• **WORK REQUIRED**
The first line of the entries and each line after it, through the one that contains "cyan diamond: (233, 166)", are to be duplicated exactly; no picture belongs in the copy.

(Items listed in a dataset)
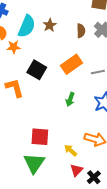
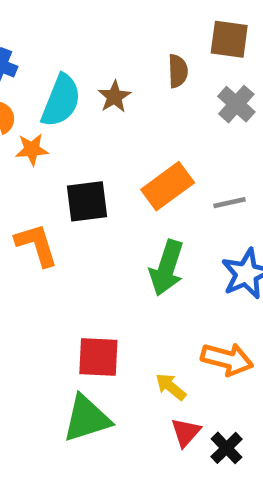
brown semicircle: (81, 31) -> (178, 71), moved
black square: (37, 70) -> (87, 201), turned -36
green arrow: (70, 99) -> (167, 268), size x1.6
green triangle: (34, 163) -> (87, 419), turned 40

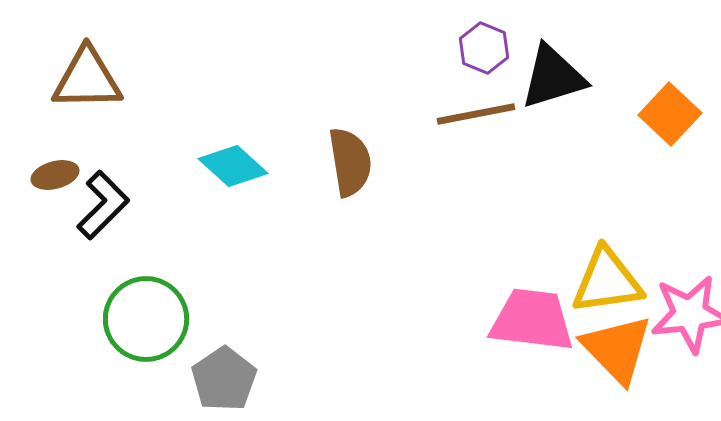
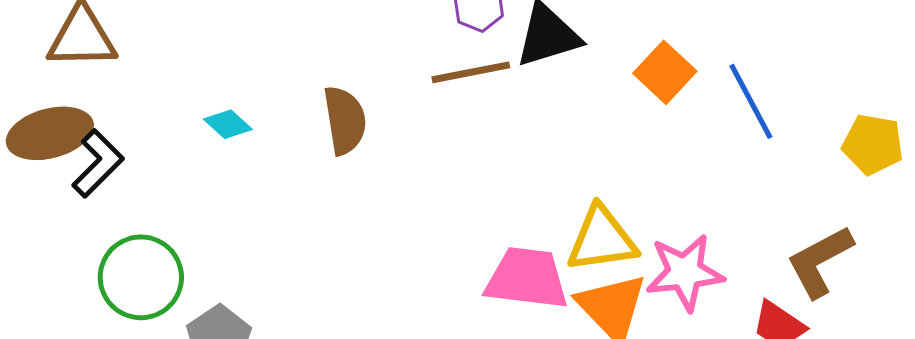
cyan diamond: (233, 166) -> (228, 124), size x0.7
brown ellipse: (55, 175) -> (50, 133), size x1.8

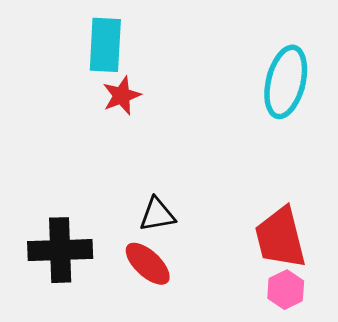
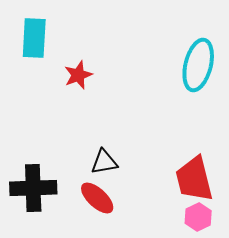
cyan rectangle: (105, 45) -> (34, 38), moved

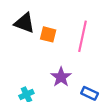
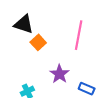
orange square: (48, 34) -> (38, 42), moved, turned 35

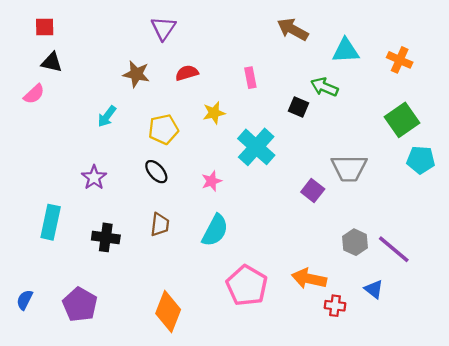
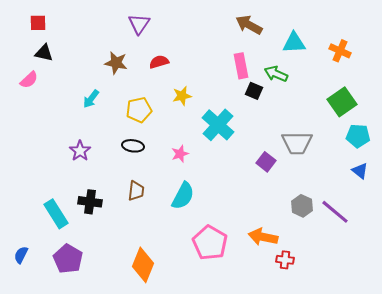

• **ANSWER FOR THIS EXERCISE**
brown semicircle: (81, 31) -> (178, 71), moved
black square: (37, 70) -> (87, 201), turned -36
green arrow: (70, 99) -> (167, 268), size x1.6
green triangle: (34, 163) -> (87, 419), turned 40

cyan diamond: (233, 166) -> (228, 124), size x0.7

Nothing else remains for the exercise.